What you have to do
Pick out each line below containing "right".
Segment Start: Recorded information
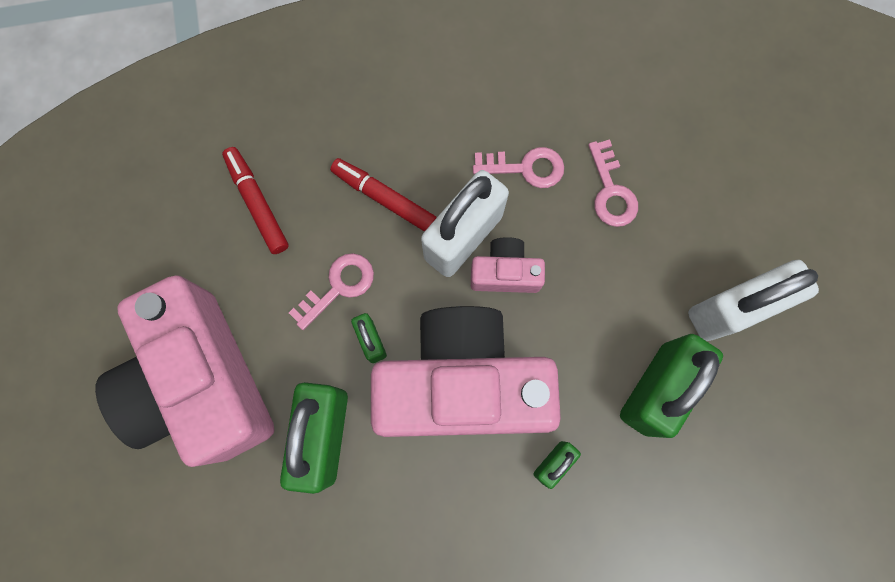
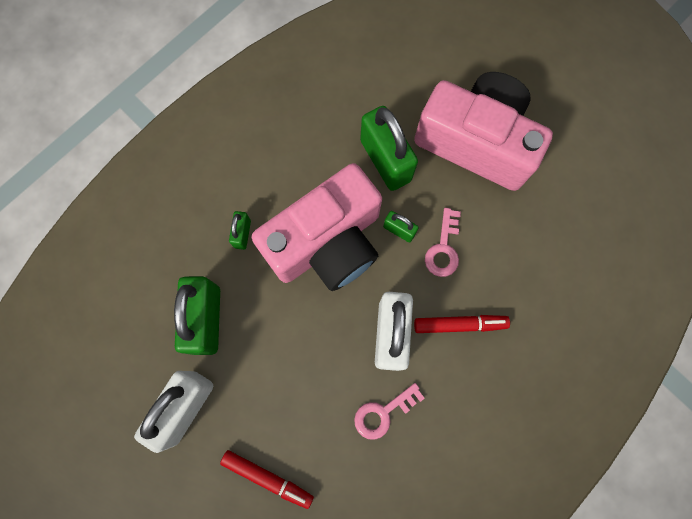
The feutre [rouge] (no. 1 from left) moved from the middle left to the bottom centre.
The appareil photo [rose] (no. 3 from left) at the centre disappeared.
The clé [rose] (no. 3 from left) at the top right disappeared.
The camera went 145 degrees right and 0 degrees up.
Segment End: Recorded information
Task answer
The clé [rose] (no. 3 from left) at the top right disappeared.
The camera went 145 degrees right and 0 degrees up.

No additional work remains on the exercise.